_Exercise aim:_
Print the lines below exactly, beginning with the one that contains "(291, 306) = (282, 175): none" and stopping after the last line.

_Data extracts:_
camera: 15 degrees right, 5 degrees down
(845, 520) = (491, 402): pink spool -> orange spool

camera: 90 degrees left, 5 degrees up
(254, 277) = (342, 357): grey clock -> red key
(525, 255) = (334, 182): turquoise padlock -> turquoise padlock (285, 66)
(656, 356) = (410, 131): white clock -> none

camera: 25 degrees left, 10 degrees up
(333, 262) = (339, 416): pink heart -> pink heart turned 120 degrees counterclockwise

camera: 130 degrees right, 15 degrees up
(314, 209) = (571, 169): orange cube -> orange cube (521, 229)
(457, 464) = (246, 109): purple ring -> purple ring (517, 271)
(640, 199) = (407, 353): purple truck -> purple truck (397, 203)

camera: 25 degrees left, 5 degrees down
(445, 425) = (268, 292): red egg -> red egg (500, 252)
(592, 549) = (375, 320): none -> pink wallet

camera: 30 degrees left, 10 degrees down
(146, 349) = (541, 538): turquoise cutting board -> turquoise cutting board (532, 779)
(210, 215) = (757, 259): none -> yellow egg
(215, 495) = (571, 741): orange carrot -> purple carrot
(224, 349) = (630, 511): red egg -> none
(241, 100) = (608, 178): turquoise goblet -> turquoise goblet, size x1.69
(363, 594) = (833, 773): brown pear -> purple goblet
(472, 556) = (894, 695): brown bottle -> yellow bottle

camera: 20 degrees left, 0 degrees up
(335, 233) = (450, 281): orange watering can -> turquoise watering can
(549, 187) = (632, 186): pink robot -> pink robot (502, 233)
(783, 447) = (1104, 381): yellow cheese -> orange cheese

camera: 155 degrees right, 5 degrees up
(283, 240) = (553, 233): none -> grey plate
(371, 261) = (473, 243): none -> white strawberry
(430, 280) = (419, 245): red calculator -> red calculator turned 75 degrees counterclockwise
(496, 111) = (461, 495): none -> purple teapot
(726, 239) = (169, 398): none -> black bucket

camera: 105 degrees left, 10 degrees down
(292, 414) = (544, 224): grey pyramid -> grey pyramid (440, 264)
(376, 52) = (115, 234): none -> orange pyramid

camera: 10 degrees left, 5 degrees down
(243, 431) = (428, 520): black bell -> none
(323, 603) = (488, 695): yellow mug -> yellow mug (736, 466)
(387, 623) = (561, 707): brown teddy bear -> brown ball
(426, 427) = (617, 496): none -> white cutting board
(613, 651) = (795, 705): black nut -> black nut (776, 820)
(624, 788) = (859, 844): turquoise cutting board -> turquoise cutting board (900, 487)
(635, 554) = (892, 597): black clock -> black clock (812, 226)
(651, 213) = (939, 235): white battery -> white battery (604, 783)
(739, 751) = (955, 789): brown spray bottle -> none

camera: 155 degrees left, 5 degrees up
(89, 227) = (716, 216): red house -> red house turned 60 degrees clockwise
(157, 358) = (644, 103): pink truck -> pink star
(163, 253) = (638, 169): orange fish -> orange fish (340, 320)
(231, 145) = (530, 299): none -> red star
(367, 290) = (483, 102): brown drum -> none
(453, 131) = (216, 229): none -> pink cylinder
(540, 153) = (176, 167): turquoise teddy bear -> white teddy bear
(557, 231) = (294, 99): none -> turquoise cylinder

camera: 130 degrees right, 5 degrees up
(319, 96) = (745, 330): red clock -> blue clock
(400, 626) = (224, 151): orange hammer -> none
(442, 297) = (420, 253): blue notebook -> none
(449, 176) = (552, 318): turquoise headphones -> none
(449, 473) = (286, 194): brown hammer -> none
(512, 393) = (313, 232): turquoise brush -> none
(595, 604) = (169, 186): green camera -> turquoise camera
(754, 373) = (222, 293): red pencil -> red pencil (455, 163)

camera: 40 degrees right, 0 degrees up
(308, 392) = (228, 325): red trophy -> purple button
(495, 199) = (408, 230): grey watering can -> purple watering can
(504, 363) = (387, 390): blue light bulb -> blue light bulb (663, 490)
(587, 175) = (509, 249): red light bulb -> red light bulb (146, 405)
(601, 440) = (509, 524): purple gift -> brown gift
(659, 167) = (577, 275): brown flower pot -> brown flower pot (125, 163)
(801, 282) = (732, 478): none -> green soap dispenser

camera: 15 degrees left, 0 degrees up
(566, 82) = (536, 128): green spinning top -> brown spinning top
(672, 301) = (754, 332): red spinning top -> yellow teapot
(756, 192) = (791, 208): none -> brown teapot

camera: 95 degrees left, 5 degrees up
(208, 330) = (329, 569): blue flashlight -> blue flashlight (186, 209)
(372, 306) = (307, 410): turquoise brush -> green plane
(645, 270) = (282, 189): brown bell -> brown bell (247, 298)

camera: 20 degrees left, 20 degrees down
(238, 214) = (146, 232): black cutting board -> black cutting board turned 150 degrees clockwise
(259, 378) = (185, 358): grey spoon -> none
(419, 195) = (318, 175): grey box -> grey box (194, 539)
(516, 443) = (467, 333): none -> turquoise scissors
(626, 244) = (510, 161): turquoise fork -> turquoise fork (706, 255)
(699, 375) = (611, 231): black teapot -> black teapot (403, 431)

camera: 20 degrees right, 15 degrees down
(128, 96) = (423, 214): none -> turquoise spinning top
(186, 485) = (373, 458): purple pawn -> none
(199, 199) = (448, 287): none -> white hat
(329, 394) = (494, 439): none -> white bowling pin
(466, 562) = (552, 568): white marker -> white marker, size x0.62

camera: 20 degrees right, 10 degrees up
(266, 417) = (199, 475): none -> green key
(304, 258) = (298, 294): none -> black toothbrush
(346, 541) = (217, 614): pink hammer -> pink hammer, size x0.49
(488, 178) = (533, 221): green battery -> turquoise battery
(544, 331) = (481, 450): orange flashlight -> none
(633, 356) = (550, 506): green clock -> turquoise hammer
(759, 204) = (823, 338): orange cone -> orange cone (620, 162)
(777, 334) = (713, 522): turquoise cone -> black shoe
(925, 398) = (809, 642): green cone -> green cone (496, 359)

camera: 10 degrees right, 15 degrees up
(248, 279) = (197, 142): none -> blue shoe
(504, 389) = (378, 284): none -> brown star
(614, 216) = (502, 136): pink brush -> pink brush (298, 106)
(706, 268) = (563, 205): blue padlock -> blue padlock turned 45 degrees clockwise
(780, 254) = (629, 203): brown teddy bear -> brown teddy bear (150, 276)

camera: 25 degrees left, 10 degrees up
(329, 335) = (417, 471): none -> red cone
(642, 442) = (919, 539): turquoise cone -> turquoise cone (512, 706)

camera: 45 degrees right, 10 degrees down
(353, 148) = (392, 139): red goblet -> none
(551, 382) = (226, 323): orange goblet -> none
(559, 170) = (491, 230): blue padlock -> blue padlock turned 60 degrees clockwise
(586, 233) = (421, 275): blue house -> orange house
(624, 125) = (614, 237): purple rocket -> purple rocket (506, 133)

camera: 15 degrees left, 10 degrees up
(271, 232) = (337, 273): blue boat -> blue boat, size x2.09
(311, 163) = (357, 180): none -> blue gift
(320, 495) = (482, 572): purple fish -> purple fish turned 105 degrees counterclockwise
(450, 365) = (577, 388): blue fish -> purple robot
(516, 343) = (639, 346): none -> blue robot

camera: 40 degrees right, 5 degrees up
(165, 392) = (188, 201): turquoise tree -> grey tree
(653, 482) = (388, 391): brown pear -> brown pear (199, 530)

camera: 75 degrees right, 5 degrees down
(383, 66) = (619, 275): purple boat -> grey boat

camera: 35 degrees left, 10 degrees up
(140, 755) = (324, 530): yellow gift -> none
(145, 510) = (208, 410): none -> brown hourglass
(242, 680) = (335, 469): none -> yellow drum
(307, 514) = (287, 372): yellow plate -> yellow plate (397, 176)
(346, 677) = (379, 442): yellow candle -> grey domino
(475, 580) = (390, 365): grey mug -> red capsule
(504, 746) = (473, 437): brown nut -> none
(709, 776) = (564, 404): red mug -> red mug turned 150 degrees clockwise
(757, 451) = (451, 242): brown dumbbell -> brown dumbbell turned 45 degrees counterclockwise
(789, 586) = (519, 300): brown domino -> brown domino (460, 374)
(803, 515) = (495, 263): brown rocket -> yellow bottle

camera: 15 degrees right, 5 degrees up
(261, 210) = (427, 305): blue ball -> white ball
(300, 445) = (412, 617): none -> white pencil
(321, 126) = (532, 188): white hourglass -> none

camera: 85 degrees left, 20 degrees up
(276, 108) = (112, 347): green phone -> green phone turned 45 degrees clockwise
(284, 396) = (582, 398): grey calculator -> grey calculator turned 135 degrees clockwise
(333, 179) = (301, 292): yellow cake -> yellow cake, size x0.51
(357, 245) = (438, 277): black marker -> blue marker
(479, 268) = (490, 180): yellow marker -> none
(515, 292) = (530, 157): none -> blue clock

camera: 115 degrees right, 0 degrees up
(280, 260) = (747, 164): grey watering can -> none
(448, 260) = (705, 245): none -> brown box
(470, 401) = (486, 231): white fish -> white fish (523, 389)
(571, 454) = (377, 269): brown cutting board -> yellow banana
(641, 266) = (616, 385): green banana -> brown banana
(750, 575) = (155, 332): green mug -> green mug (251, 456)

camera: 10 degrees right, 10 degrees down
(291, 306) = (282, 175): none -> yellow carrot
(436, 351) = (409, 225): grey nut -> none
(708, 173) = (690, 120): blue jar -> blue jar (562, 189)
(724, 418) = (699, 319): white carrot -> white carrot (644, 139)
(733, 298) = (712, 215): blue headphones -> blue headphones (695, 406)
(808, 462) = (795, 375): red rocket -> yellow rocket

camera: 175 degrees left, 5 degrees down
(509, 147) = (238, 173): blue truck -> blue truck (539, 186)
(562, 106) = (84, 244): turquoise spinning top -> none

_Exercise solution:_
(291, 306) = (282, 175): none -> yellow carrot
(436, 351) = (409, 225): grey nut -> none
(708, 173) = (690, 120): blue jar -> blue jar (562, 189)
(724, 418) = (699, 319): white carrot -> white carrot (644, 139)
(733, 298) = (712, 215): blue headphones -> blue headphones (695, 406)
(808, 462) = (795, 375): red rocket -> yellow rocket

camera: 175 degrees left, 5 degrees down
(509, 147) = (238, 173): blue truck -> blue truck (539, 186)
(562, 106) = (84, 244): turquoise spinning top -> none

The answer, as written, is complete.